## ACTION ITEM
Every line of the listing is returned unchanged, and every picture is dropped.

## TASK INPUT

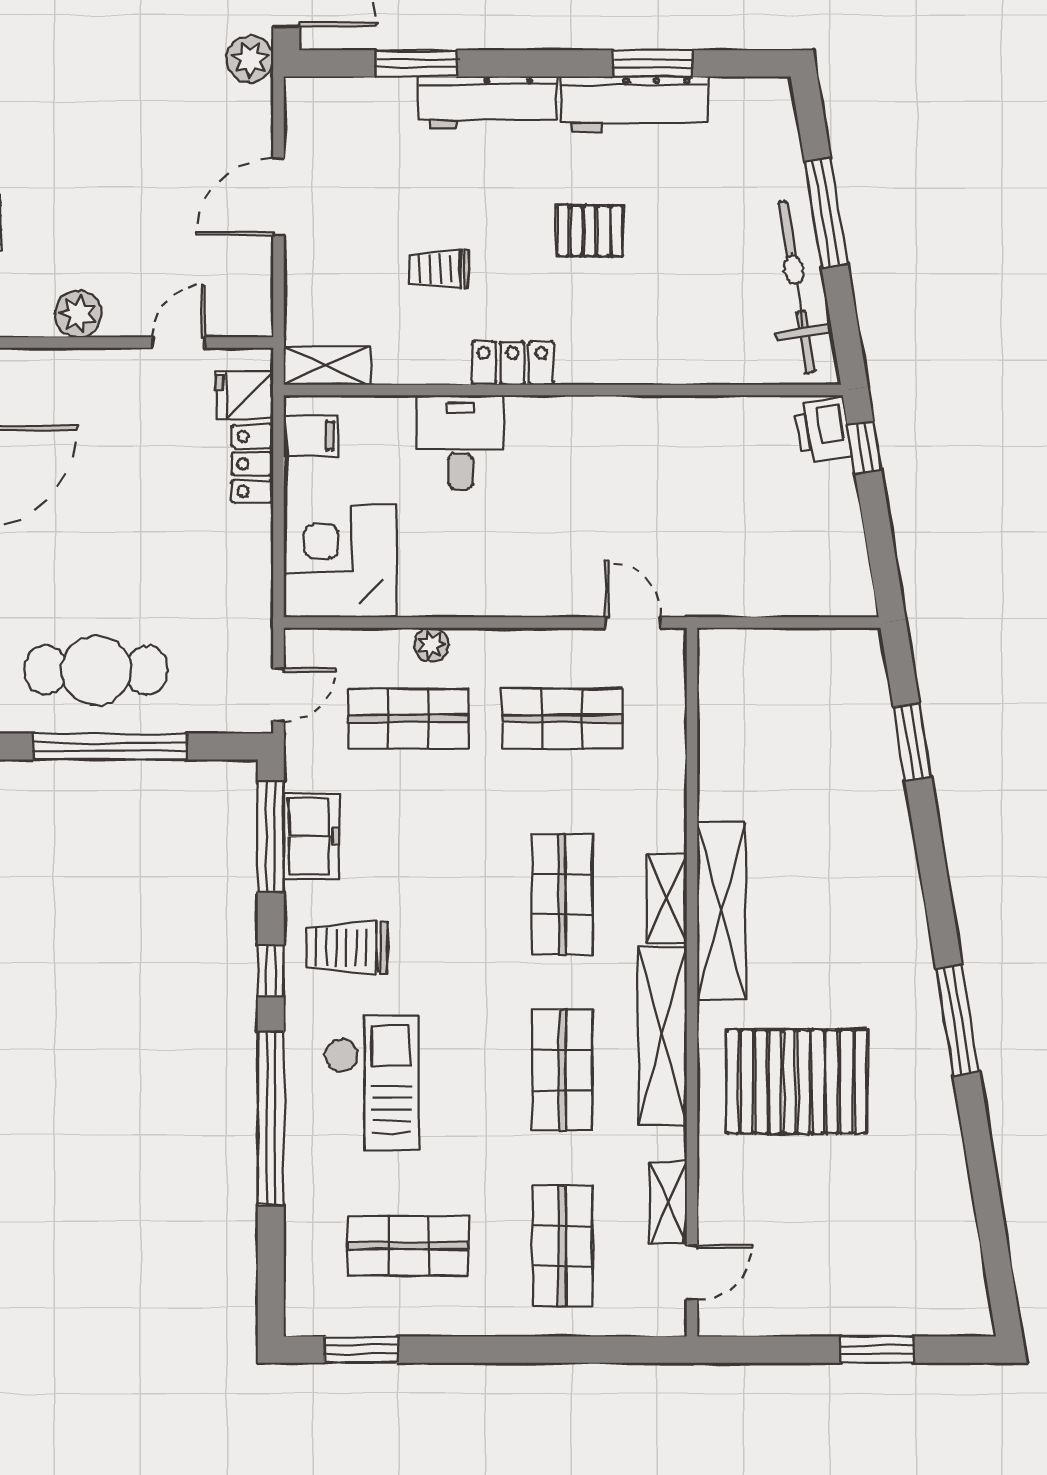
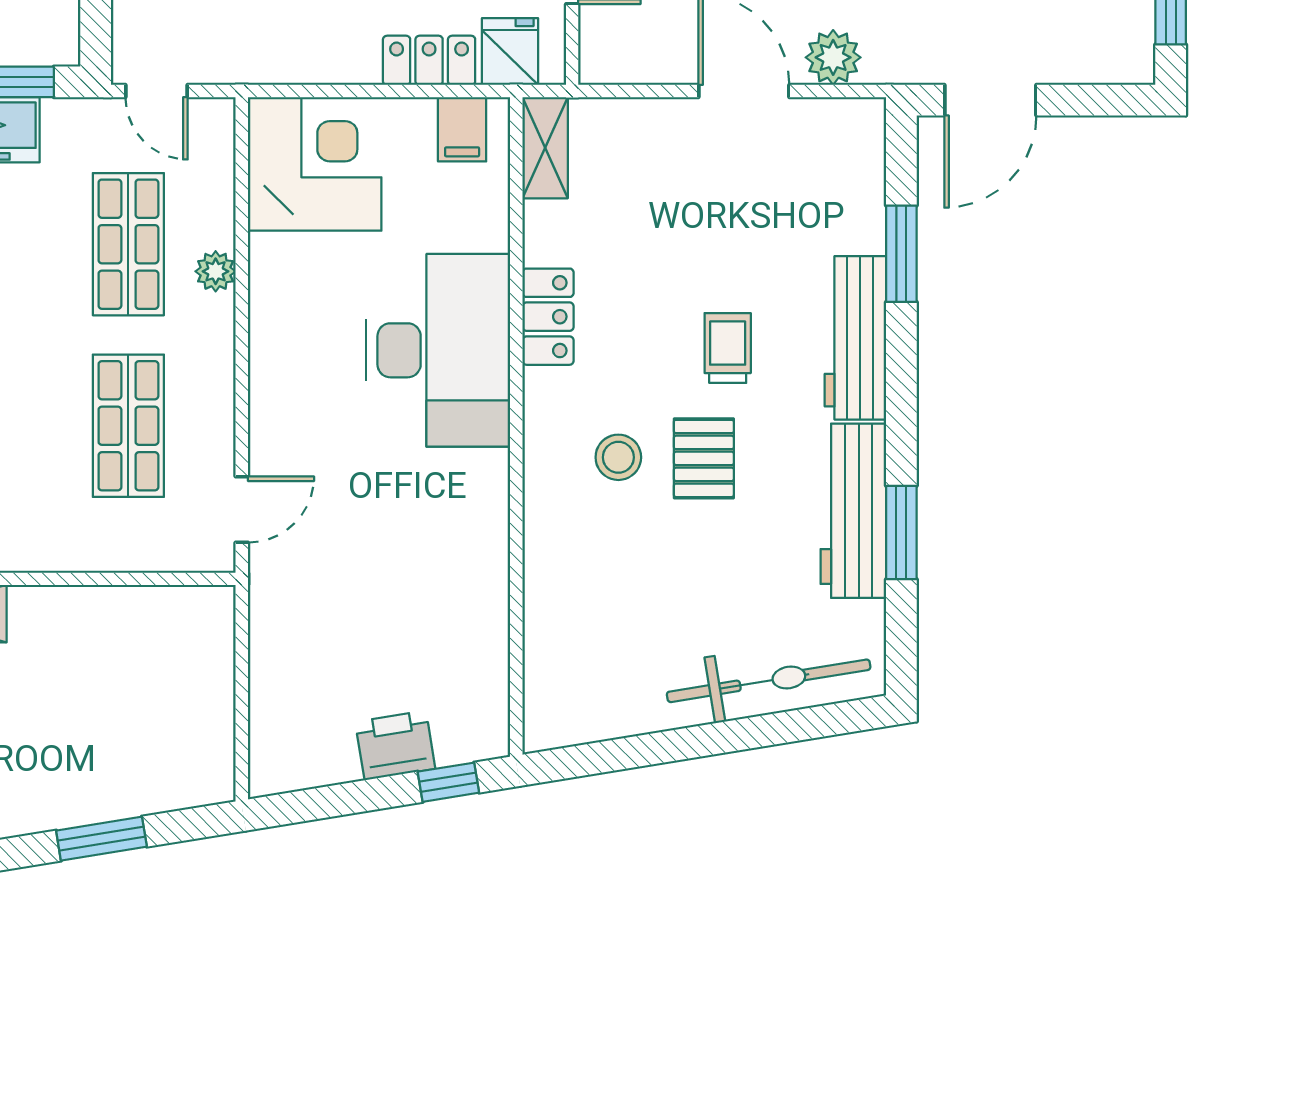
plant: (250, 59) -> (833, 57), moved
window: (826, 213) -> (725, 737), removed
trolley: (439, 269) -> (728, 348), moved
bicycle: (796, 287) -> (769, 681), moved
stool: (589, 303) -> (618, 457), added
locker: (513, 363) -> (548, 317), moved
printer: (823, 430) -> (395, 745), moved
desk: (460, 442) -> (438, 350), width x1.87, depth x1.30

## TASK OUTPUT
plant: (250, 59) -> (833, 57), moved
window: (826, 213) -> (725, 737), removed
trolley: (439, 269) -> (728, 348), moved
bicycle: (796, 287) -> (769, 681), moved
stool: (589, 303) -> (618, 457), added
locker: (513, 363) -> (548, 317), moved
printer: (823, 430) -> (395, 745), moved
desk: (460, 442) -> (438, 350), width x1.87, depth x1.30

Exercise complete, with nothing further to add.